== Segment start ==

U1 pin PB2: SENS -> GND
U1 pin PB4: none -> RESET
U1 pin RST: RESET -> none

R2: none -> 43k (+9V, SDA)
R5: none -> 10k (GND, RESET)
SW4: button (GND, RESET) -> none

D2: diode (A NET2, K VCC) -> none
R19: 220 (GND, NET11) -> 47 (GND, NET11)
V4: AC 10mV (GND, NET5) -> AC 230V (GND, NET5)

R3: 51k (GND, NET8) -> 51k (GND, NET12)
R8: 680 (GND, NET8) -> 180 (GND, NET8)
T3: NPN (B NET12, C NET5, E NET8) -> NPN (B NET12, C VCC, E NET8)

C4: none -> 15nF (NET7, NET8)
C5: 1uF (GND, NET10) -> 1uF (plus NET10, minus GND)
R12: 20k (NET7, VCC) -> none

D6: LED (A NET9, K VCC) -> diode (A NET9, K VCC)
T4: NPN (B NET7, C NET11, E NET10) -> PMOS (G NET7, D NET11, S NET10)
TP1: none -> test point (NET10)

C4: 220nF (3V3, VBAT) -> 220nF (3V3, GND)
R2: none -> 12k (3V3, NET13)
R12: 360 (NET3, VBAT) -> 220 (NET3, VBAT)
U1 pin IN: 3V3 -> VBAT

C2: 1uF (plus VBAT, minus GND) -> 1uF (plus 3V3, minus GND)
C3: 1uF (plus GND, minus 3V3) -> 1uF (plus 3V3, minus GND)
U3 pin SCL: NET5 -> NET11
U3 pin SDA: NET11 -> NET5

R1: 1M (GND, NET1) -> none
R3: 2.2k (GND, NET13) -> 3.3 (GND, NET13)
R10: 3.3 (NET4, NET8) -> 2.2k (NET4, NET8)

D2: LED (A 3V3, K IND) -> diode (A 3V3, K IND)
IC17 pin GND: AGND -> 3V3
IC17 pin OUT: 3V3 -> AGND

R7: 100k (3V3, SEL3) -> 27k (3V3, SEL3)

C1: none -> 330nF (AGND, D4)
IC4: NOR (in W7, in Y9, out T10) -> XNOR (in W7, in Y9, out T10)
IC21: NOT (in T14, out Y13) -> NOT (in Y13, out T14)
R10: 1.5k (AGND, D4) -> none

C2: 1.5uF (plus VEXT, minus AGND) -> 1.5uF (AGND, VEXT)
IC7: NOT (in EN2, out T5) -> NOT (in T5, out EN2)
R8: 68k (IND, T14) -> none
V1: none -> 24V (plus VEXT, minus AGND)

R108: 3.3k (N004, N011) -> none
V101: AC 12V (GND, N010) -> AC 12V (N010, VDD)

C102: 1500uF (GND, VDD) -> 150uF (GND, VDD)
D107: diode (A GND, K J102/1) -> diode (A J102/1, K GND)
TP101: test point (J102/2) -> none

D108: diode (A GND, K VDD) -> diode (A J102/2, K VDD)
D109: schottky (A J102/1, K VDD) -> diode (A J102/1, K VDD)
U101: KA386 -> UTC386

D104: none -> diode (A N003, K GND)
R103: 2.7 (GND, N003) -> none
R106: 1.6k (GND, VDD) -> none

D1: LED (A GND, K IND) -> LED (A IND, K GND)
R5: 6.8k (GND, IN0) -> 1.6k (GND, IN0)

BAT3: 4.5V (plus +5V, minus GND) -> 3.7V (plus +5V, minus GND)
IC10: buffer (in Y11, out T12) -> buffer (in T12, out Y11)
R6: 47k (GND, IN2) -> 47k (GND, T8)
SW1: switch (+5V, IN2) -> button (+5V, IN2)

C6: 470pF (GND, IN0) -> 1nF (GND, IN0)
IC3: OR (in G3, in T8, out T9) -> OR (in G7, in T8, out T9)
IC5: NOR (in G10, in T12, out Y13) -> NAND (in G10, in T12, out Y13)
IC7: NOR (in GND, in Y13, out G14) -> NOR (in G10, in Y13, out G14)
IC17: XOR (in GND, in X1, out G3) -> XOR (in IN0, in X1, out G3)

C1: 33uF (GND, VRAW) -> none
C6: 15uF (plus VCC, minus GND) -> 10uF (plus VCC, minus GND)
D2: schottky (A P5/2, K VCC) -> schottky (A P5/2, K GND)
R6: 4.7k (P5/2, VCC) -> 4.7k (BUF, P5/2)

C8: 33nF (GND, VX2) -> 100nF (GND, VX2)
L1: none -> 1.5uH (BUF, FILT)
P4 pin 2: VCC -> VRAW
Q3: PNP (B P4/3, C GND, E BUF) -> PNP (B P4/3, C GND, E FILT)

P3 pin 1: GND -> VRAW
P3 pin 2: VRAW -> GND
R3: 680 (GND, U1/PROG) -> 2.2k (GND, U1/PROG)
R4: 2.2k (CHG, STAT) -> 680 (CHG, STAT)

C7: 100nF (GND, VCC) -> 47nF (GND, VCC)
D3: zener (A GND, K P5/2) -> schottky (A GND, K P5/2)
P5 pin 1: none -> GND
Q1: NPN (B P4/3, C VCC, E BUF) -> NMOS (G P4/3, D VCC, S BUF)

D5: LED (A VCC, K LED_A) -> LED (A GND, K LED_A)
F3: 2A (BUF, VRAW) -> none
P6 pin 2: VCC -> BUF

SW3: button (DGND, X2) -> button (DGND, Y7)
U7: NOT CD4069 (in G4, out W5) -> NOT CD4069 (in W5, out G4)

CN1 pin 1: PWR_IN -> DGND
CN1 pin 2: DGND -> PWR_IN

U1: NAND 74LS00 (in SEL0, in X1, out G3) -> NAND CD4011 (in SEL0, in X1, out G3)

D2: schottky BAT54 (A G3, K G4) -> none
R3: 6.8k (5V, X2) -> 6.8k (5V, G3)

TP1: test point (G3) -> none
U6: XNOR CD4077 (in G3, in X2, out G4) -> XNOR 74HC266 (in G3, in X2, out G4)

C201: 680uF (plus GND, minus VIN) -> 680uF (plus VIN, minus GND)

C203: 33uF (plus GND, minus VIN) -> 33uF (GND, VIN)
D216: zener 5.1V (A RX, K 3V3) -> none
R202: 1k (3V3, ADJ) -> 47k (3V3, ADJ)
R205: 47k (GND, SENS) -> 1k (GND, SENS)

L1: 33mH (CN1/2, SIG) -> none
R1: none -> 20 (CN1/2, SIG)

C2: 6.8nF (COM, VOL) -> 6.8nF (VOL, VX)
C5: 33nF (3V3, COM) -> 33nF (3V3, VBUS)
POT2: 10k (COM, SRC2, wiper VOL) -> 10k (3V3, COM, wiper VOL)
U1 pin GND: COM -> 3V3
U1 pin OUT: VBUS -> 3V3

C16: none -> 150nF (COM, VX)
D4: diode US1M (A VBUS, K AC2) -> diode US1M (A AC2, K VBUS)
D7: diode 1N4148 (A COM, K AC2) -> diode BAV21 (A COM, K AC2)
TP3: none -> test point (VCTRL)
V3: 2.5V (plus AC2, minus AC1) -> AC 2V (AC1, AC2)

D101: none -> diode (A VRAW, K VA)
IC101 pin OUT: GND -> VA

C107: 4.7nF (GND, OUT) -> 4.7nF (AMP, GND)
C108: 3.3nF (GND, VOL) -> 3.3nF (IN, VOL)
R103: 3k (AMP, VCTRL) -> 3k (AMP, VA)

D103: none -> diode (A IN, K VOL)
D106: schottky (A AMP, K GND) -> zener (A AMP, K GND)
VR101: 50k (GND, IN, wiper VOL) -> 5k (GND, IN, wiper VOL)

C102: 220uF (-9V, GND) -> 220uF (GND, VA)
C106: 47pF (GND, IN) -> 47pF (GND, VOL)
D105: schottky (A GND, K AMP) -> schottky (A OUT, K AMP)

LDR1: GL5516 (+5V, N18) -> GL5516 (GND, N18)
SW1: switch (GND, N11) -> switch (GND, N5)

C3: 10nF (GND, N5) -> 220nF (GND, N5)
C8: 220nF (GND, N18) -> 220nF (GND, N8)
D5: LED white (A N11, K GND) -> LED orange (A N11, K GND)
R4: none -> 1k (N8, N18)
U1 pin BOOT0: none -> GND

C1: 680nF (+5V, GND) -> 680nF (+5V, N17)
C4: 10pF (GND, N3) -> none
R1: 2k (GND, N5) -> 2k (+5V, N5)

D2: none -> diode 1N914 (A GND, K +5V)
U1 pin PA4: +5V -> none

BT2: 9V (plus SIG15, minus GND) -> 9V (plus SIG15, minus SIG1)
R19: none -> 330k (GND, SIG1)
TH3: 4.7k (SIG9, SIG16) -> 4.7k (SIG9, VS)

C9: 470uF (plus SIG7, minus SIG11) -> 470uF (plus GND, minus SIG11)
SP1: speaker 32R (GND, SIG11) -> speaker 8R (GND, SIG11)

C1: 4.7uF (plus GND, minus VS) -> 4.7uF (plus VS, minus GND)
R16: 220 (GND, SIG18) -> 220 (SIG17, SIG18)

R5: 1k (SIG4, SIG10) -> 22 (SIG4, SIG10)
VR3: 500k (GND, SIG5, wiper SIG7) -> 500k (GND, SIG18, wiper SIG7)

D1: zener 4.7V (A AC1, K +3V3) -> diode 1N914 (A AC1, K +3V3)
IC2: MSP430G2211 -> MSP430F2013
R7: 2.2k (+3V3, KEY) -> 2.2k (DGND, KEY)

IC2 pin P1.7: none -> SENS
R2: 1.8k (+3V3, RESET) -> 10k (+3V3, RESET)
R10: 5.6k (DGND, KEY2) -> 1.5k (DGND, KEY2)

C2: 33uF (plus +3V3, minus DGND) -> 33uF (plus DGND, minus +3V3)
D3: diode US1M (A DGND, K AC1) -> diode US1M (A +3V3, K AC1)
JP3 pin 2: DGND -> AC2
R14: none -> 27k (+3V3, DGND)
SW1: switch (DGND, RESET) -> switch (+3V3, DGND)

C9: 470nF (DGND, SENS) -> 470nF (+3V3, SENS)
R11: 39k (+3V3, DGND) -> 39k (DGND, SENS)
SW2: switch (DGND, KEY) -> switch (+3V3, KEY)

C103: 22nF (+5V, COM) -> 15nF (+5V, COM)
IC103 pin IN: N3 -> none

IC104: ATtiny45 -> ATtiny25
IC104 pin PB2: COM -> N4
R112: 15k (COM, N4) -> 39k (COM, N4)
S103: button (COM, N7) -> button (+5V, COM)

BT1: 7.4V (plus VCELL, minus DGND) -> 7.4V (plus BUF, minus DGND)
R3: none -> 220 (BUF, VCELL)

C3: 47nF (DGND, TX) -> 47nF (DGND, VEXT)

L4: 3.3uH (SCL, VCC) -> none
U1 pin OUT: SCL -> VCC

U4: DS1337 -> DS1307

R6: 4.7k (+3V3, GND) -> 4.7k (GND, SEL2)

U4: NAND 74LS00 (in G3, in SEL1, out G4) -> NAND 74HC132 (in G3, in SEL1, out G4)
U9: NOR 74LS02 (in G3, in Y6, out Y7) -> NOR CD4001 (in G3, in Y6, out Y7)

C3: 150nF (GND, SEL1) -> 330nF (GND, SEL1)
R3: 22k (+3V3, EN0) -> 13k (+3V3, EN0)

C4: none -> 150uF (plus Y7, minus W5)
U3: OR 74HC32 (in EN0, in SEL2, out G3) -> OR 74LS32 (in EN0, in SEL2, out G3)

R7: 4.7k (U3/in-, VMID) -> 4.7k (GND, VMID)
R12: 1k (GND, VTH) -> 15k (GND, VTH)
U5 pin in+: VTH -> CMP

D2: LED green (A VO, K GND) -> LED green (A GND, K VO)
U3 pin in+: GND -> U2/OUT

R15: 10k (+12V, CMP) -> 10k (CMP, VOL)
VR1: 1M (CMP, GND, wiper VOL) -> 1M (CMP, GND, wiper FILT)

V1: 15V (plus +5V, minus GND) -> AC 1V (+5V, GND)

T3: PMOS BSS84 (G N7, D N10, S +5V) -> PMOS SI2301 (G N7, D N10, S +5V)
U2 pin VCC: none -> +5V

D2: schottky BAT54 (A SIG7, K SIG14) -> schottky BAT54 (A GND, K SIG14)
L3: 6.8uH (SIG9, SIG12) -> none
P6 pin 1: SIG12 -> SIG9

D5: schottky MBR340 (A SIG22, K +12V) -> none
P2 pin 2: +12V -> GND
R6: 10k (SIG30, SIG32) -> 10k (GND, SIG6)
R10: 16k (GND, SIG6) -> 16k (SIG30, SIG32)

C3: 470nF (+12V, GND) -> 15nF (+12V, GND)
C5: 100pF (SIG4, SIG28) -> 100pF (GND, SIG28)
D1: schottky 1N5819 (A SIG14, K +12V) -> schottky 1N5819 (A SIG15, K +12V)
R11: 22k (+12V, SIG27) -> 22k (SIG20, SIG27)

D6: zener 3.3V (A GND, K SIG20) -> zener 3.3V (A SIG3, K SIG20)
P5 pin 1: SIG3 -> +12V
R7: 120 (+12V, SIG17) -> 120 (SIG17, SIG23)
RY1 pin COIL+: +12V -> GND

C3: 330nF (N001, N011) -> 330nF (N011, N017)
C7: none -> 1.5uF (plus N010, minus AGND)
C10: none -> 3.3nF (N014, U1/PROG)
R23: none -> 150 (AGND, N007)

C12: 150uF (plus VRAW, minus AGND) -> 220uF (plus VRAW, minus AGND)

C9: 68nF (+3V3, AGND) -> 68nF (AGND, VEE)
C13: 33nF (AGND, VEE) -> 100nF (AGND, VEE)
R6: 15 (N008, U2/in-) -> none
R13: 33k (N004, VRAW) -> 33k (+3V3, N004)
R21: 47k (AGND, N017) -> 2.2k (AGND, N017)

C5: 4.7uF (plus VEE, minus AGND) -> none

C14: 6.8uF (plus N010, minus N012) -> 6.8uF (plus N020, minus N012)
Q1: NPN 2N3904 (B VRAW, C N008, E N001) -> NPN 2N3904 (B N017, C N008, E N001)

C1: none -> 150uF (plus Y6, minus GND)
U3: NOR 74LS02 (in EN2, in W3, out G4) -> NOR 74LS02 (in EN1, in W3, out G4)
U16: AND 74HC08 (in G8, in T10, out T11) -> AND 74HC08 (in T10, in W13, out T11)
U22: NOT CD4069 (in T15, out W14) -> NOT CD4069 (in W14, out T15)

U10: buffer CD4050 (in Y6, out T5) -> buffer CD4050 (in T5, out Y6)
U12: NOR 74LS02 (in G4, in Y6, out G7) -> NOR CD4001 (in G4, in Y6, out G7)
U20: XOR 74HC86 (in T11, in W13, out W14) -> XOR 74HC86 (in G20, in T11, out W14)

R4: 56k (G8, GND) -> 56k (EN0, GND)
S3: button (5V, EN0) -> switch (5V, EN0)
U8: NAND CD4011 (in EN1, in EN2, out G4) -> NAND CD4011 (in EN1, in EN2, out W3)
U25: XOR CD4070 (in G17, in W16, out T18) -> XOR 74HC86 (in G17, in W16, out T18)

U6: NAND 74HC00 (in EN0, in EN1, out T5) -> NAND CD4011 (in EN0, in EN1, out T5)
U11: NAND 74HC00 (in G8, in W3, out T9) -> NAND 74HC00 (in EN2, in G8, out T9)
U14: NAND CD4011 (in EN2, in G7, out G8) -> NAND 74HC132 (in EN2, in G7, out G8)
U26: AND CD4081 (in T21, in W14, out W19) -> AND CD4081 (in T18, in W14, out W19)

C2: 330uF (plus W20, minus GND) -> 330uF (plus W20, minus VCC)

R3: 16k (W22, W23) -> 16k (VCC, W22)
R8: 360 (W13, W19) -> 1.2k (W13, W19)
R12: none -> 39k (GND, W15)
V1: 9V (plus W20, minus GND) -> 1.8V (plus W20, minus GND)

== Segment end ==

TASK REQUIREMENTS → Return every line holding the word "point" from the records.

RESPONSE FOR THIS EXERCISE →
TP1: none -> test point (NET10)
TP101: test point (J102/2) -> none
TP1: test point (G3) -> none
TP3: none -> test point (VCTRL)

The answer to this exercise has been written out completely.